____ Exercise input
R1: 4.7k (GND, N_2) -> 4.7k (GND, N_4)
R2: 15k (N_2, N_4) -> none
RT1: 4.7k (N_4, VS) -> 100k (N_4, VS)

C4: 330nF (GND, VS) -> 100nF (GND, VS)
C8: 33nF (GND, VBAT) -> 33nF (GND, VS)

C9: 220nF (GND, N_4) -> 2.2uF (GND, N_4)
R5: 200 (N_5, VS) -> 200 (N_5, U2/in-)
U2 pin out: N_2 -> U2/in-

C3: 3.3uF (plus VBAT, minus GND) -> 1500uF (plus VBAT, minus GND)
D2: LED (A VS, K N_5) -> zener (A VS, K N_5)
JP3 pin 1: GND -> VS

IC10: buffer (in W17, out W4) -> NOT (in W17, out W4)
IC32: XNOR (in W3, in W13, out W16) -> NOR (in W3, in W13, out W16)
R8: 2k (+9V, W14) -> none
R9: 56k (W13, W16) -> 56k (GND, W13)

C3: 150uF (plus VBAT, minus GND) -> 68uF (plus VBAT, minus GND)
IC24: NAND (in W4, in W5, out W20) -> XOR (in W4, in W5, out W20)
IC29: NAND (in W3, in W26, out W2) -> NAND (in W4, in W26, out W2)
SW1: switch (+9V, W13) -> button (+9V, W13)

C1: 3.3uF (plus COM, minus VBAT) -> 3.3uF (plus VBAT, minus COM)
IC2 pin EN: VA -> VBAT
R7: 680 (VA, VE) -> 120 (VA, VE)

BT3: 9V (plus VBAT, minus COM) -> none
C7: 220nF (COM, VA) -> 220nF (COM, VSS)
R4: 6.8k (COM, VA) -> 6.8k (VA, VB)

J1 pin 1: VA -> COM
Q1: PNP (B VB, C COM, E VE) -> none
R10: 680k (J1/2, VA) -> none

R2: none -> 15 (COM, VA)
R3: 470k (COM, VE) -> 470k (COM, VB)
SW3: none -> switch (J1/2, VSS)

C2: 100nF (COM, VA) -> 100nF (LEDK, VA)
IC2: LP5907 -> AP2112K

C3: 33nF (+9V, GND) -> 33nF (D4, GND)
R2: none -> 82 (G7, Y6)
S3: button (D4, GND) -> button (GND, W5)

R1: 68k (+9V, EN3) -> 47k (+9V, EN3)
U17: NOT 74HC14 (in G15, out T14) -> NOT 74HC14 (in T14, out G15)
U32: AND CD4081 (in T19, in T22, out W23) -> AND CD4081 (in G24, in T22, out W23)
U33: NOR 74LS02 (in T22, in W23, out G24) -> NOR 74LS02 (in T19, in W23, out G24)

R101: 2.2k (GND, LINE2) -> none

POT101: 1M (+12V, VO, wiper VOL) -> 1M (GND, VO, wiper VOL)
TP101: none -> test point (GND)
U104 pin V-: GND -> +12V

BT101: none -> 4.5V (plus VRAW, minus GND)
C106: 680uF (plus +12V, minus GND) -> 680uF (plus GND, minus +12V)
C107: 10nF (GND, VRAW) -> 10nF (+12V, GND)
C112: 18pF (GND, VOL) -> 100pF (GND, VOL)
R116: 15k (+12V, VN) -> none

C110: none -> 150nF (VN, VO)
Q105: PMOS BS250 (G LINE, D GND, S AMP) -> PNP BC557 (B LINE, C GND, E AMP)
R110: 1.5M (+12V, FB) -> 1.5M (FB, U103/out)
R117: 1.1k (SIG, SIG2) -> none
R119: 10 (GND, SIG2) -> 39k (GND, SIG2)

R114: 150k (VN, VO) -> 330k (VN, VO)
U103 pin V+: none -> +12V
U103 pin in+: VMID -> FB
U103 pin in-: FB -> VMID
________
Prompt> Reproduce the line containing "C107: 10nF (GND, VRAW) -> 10nF (+12V, GND)" and every line after it. Stop at the last line of the records, and add nothing.

Finished task>
C107: 10nF (GND, VRAW) -> 10nF (+12V, GND)
C112: 18pF (GND, VOL) -> 100pF (GND, VOL)
R116: 15k (+12V, VN) -> none

C110: none -> 150nF (VN, VO)
Q105: PMOS BS250 (G LINE, D GND, S AMP) -> PNP BC557 (B LINE, C GND, E AMP)
R110: 1.5M (+12V, FB) -> 1.5M (FB, U103/out)
R117: 1.1k (SIG, SIG2) -> none
R119: 10 (GND, SIG2) -> 39k (GND, SIG2)

R114: 150k (VN, VO) -> 330k (VN, VO)
U103 pin V+: none -> +12V
U103 pin in+: VMID -> FB
U103 pin in-: FB -> VMID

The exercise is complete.